Excerpted records section start

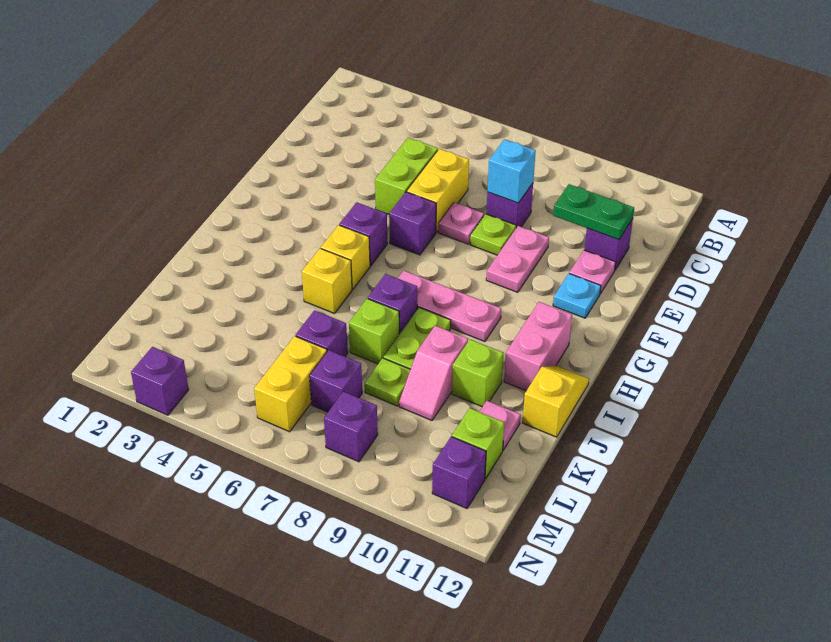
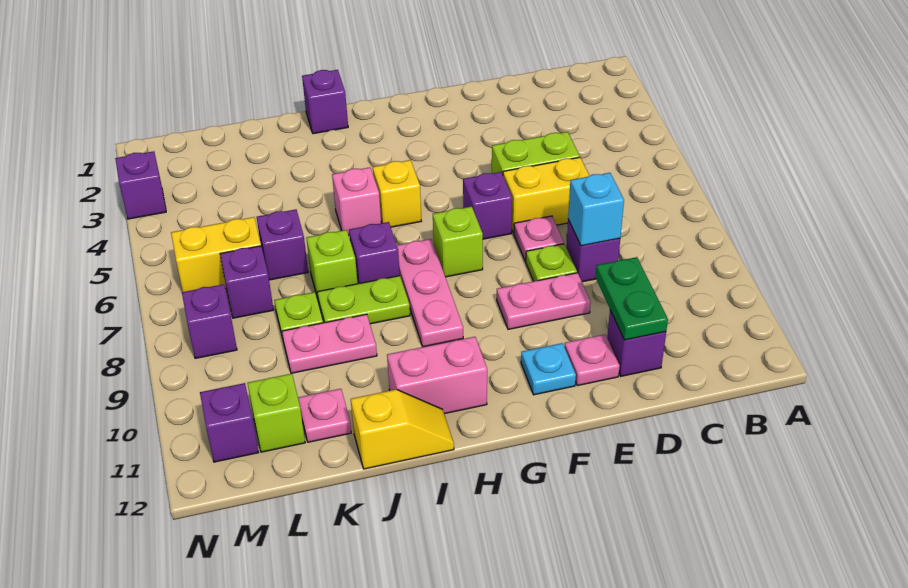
purple brick G5 level 1 -> purple brick I1 level 1
yellow brick I5 level 1 -> pink brick I5 level 1
pink slope J9:K9 level 1 top J -> pink plate J9:K9 level 1
lime brick J10 level 1 -> lime brick G7 level 1

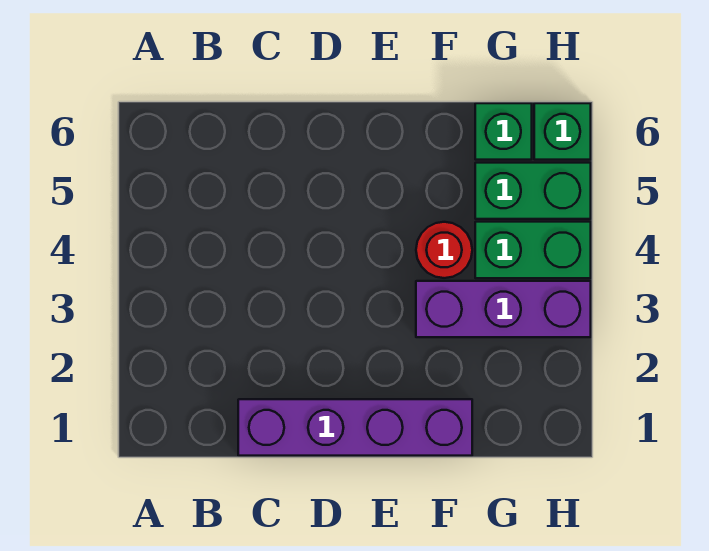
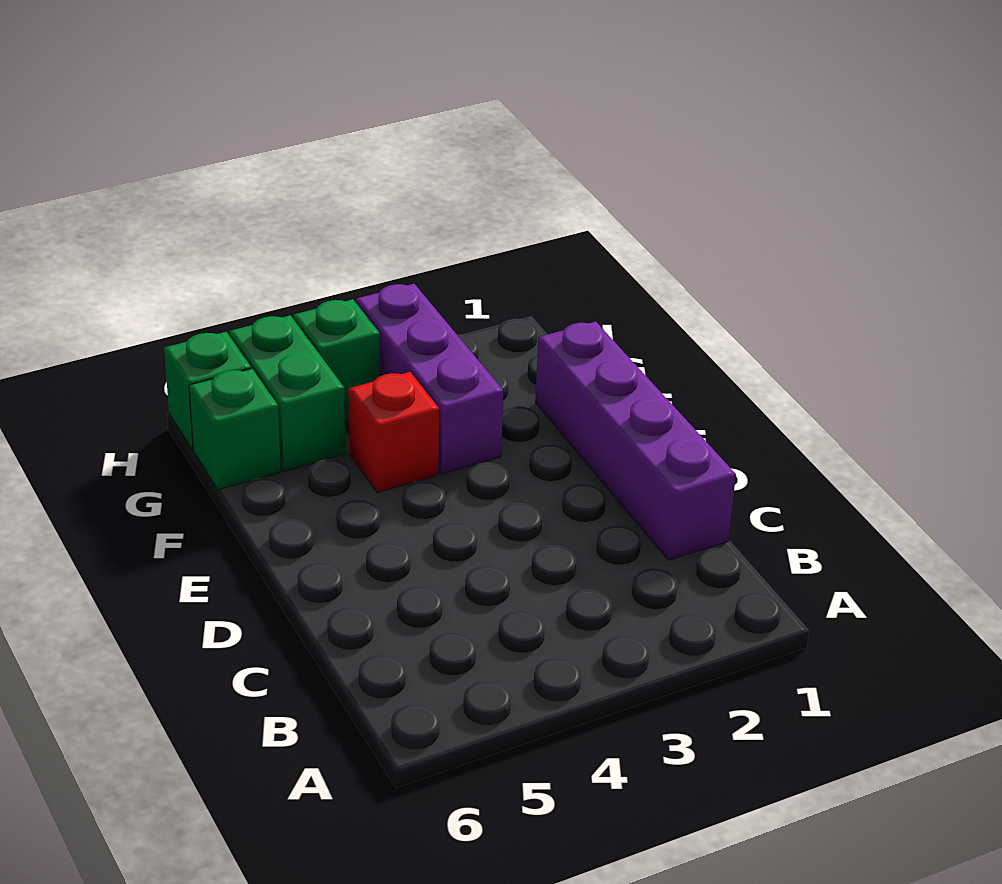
red round brick F4 level 1 -> red brick F4 level 1
green brick G4:H4 level 1 -> green brick H4 level 1

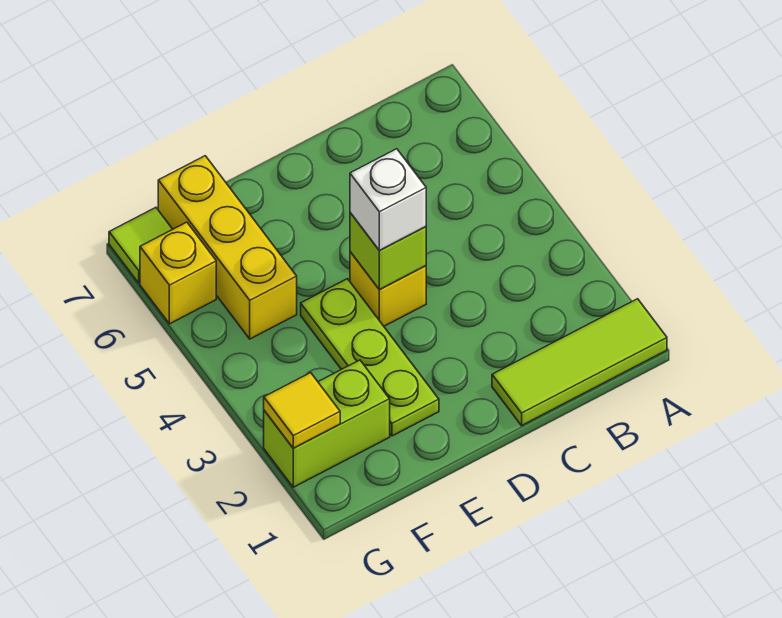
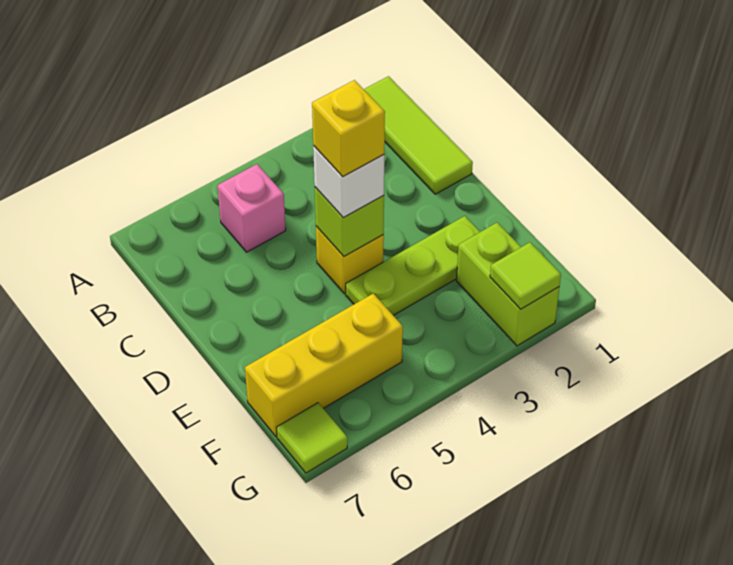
none -> pink brick B5 level 1
yellow tile G2 level 2 -> lime tile G2 level 2
yellow brick G6 level 1 -> yellow brick D4 level 4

Excerpted records section end

## Exercise directions
Each entry above is to be restated exactly, without its images.

## Your response
purple brick G5 level 1 -> purple brick I1 level 1
yellow brick I5 level 1 -> pink brick I5 level 1
pink slope J9:K9 level 1 top J -> pink plate J9:K9 level 1
lime brick J10 level 1 -> lime brick G7 level 1

red round brick F4 level 1 -> red brick F4 level 1
green brick G4:H4 level 1 -> green brick H4 level 1

none -> pink brick B5 level 1
yellow tile G2 level 2 -> lime tile G2 level 2
yellow brick G6 level 1 -> yellow brick D4 level 4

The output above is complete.